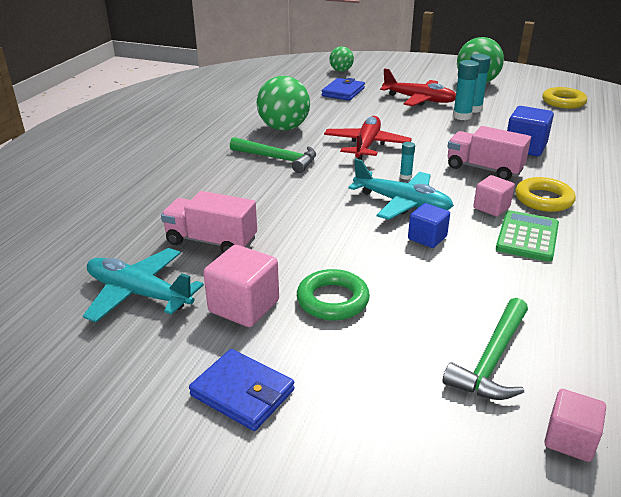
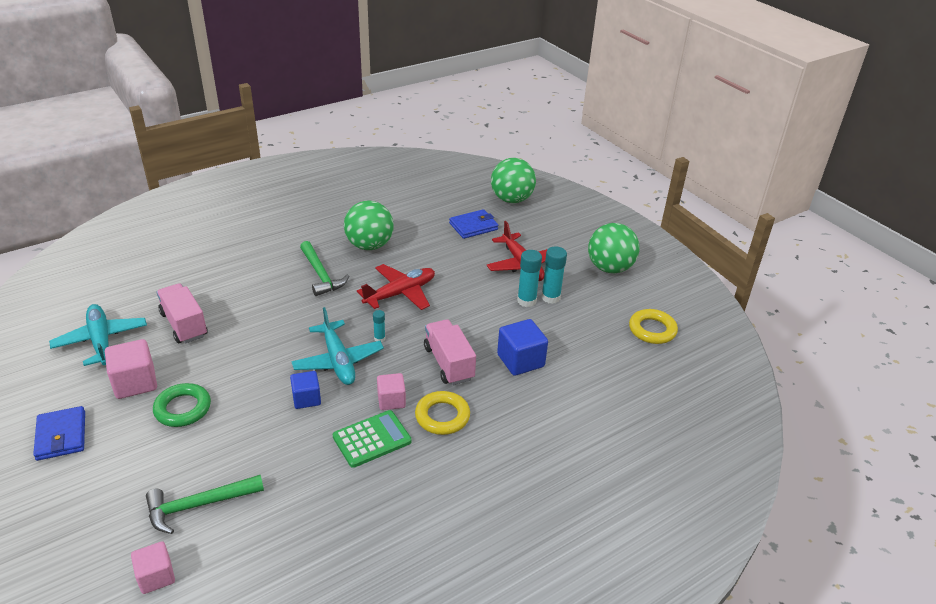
camera: 35 degrees right, 5 degrees up
(341, 71) = (511, 199): green ball -> green ball, size x1.76

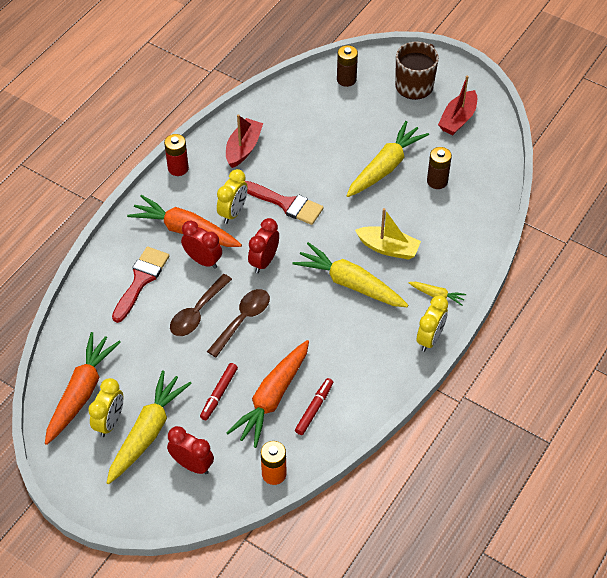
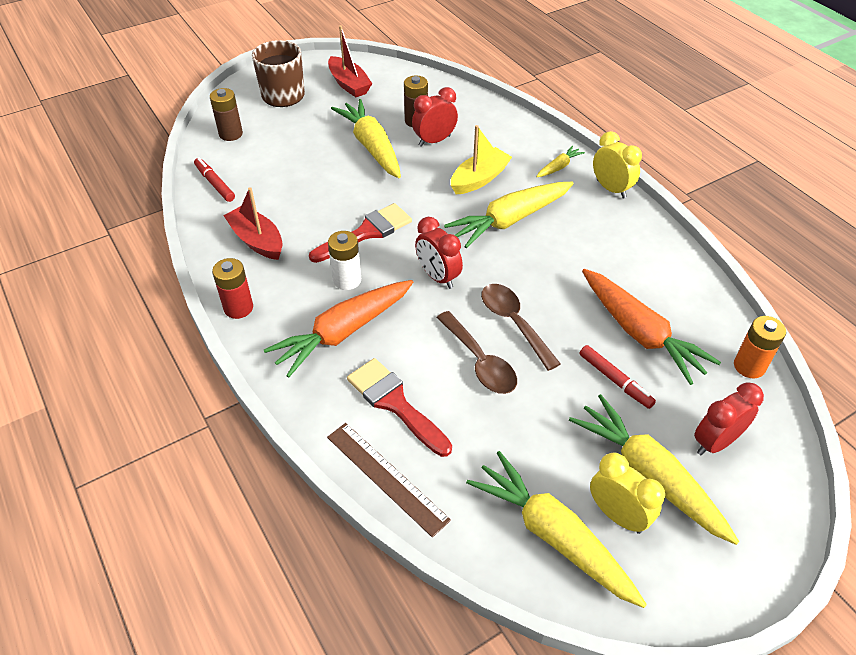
camera: 65 degrees left, 5 degrees down
(81, 392) = (552, 535): orange carrot -> yellow carrot
(85, 297) = (386, 477): none -> brown ruler
(203, 260) = (402, 330): red clock -> red clock (434, 141)
(233, 212) = (347, 280): yellow clock -> white battery
(314, 409) = (668, 302): red marker -> red marker (215, 183)

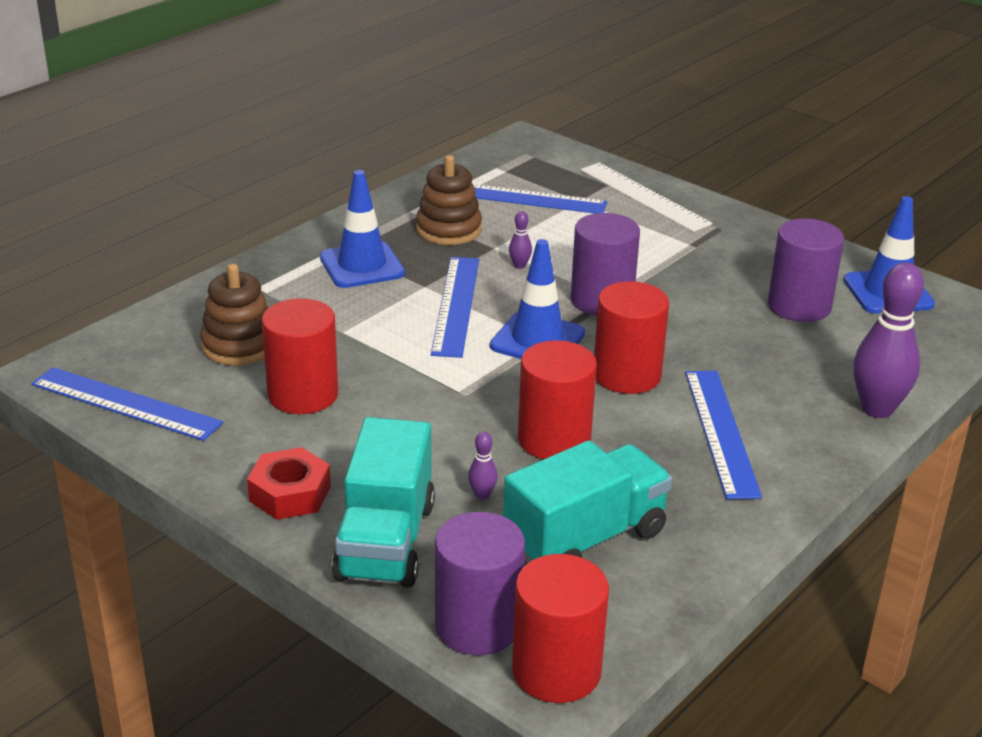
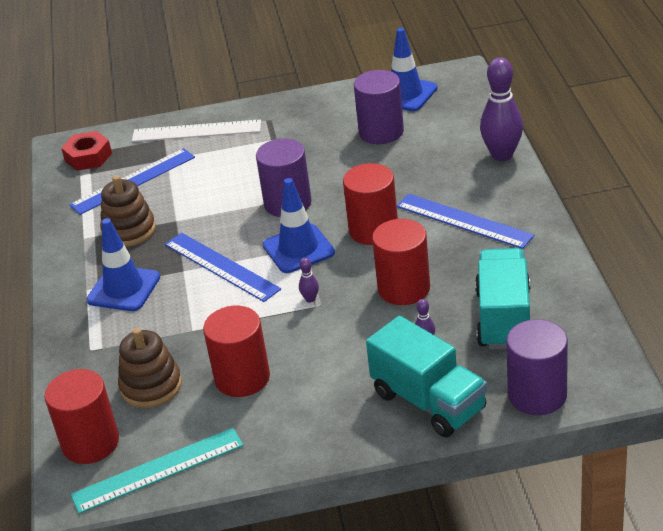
camera: 45 degrees left, 5 degrees up
(126, 403) = (158, 470): blue ruler -> turquoise ruler
(290, 493) = (341, 426): red nut -> red nut (88, 157)
(519, 265) = (209, 219): purple bowling pin -> purple bowling pin (310, 299)
(556, 671) = (600, 380): red cylinder -> red cylinder (90, 443)

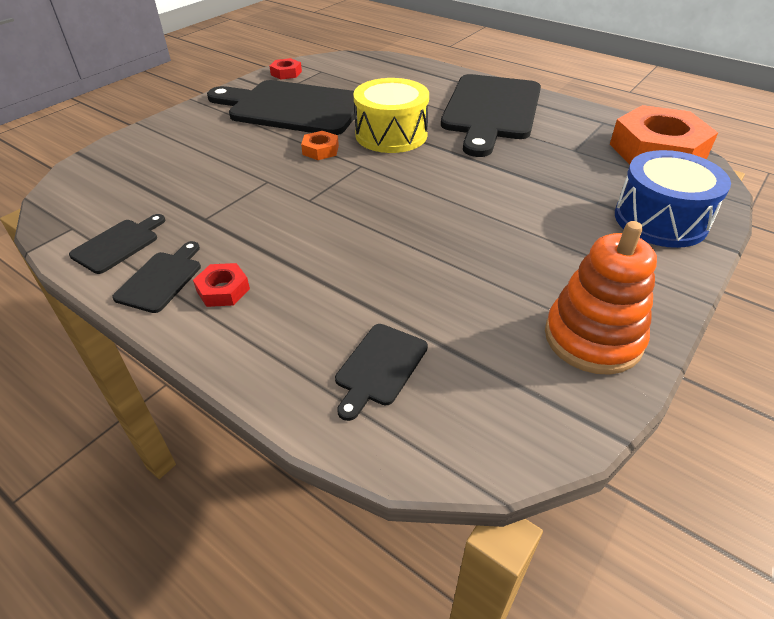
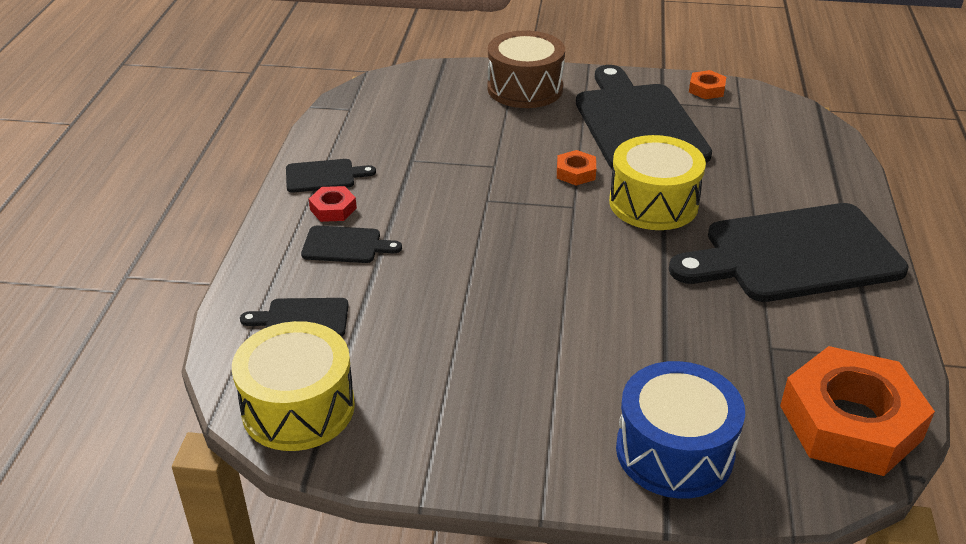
camera: 60 degrees right, 5 degrees down
(118, 244) = (347, 138): black cutting board -> black cutting board (345, 245)
(182, 133) = (525, 88): none -> brown drum
(286, 73) = (706, 89): red nut -> orange nut
(515, 412) = (298, 408): none -> yellow drum
(593, 338) = (420, 435): orange stacking toy -> none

ASSIGNMENT: Each line from the line containing "camera: 45 degrees left, 5 degrees up" through the last line above must be written out exactly, and every picture must be omitted.

THE ANSWER:
camera: 45 degrees left, 5 degrees up
(126, 403) = (158, 470): blue ruler -> turquoise ruler
(290, 493) = (341, 426): red nut -> red nut (88, 157)
(519, 265) = (209, 219): purple bowling pin -> purple bowling pin (310, 299)
(556, 671) = (600, 380): red cylinder -> red cylinder (90, 443)

camera: 60 degrees right, 5 degrees down
(118, 244) = (347, 138): black cutting board -> black cutting board (345, 245)
(182, 133) = (525, 88): none -> brown drum
(286, 73) = (706, 89): red nut -> orange nut
(515, 412) = (298, 408): none -> yellow drum
(593, 338) = (420, 435): orange stacking toy -> none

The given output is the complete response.